§ Task to complete: Read through the entries below and copy each line where "cyan" turns up.

§ Dataset extract:
□ □ □ □ □

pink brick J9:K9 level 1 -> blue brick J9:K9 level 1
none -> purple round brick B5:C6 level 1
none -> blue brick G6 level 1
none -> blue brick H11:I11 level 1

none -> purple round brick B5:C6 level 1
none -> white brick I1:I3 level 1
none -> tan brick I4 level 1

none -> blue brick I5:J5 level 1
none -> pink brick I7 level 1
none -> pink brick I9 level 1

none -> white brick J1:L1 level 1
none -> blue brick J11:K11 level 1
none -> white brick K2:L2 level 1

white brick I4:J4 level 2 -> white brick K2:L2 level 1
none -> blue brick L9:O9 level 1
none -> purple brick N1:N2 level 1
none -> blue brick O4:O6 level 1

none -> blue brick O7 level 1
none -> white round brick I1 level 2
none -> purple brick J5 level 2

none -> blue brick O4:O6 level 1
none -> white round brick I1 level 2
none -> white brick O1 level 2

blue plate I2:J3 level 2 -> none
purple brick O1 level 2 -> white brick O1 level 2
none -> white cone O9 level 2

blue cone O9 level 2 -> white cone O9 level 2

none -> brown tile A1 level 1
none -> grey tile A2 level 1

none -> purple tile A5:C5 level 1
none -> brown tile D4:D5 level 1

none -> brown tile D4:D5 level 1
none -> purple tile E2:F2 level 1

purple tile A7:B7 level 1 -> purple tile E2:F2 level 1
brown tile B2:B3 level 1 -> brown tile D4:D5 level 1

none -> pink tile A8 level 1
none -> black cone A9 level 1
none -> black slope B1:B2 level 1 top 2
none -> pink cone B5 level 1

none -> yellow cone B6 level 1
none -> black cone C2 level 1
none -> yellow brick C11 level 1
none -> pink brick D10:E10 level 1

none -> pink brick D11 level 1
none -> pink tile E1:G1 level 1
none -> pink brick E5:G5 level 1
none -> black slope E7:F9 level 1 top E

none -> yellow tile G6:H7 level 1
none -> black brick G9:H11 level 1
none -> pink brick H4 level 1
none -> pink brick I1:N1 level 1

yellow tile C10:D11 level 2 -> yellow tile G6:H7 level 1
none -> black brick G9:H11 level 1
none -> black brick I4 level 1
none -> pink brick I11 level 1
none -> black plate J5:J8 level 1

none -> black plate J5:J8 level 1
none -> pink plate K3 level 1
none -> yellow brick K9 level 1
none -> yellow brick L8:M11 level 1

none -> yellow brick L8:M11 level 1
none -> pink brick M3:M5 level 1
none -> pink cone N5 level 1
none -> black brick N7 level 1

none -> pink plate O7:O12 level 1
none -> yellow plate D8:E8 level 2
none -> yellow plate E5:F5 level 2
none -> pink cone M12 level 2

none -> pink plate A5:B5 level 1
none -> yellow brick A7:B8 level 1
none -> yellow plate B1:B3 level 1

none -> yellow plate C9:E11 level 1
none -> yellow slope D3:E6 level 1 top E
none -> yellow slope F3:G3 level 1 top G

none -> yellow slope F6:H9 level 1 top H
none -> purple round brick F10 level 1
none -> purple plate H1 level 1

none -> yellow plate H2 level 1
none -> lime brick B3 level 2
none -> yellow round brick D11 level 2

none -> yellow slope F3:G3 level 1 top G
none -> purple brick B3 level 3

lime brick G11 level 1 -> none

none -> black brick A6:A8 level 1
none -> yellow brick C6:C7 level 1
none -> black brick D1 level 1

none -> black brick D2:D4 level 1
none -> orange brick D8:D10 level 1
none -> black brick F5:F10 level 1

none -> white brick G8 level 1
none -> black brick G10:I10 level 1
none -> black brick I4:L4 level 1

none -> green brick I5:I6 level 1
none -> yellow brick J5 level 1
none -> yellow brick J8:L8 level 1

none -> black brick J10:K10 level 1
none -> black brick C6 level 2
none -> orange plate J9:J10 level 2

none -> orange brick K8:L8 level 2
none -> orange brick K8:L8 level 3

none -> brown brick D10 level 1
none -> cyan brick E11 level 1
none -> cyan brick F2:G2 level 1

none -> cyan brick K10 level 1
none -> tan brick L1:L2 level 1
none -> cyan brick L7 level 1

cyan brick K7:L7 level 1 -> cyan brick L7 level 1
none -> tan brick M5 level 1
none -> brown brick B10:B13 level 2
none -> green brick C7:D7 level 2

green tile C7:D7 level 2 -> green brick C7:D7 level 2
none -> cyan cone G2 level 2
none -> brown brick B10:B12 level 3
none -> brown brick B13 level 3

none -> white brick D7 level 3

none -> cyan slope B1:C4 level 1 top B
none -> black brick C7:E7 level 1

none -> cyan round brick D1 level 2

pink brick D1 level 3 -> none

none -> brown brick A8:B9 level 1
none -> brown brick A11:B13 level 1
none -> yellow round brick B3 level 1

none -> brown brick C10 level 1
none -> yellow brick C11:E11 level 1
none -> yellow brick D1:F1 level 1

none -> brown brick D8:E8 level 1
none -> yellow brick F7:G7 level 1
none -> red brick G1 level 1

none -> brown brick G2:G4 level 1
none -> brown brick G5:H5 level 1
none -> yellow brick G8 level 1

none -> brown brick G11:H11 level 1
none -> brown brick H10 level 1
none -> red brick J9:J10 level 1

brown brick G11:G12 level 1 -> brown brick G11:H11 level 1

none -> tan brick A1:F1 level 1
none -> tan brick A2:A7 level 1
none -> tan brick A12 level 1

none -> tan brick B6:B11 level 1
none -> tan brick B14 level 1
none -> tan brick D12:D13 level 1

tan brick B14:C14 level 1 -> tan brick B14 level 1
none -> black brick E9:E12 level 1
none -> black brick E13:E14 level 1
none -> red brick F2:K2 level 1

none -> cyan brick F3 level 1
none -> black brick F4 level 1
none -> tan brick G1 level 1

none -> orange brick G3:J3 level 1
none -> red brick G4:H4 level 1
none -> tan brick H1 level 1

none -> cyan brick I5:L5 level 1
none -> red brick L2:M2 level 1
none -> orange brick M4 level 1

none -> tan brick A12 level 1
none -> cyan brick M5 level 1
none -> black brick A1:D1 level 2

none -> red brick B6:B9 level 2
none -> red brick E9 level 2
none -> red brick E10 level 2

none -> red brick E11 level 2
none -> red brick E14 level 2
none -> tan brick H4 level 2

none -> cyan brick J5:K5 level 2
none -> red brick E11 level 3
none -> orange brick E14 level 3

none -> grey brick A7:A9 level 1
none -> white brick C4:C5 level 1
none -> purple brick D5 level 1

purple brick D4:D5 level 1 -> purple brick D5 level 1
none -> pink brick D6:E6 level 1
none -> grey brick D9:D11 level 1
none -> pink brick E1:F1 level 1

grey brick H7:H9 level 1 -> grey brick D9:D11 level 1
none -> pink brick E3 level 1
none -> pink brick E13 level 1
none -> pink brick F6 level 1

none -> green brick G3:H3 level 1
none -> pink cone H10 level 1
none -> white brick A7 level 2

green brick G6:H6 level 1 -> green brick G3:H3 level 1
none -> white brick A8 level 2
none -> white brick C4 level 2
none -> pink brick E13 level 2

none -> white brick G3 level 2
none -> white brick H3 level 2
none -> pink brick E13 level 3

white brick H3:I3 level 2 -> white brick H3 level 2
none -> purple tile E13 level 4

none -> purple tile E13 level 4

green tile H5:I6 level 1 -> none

□ □ □ □ □

§ Solution for this exercise:
none -> cyan brick E11 level 1
none -> cyan brick F2:G2 level 1
none -> cyan brick K10 level 1
none -> cyan brick L7 level 1
cyan brick K7:L7 level 1 -> cyan brick L7 level 1
none -> cyan cone G2 level 2
none -> cyan slope B1:C4 level 1 top B
none -> cyan round brick D1 level 2
none -> cyan brick F3 level 1
none -> cyan brick I5:L5 level 1
none -> cyan brick M5 level 1
none -> cyan brick J5:K5 level 2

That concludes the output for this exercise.